**Your goal:** Write out exactly the lines running from the line that includes "(376, 64) = (426, 279): brown" to the end of the data, both ends included, and nothing besides.

**Data excerpt:**

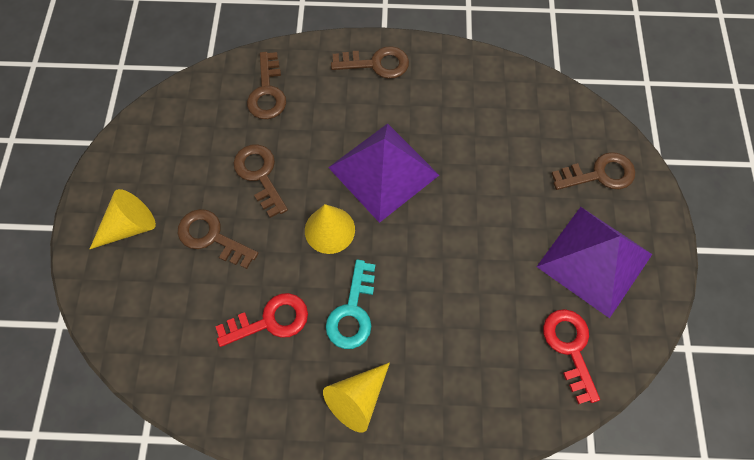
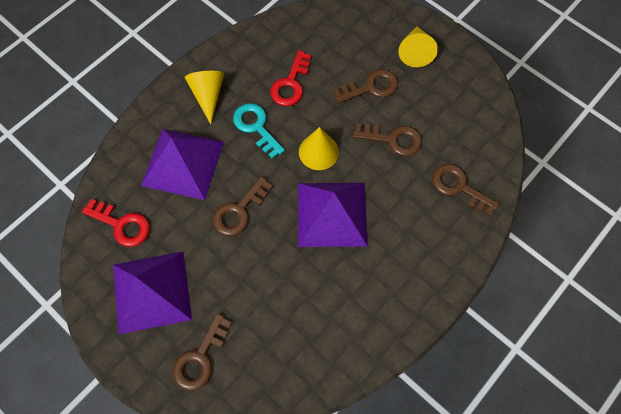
camera: 130 degrees right, 0 degrees up
(376, 64) = (426, 279): brown key -> brown key (239, 211)
(456, 349) = (183, 163): none -> purple pyramid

**Your solution:**
(376, 64) = (426, 279): brown key -> brown key (239, 211)
(456, 349) = (183, 163): none -> purple pyramid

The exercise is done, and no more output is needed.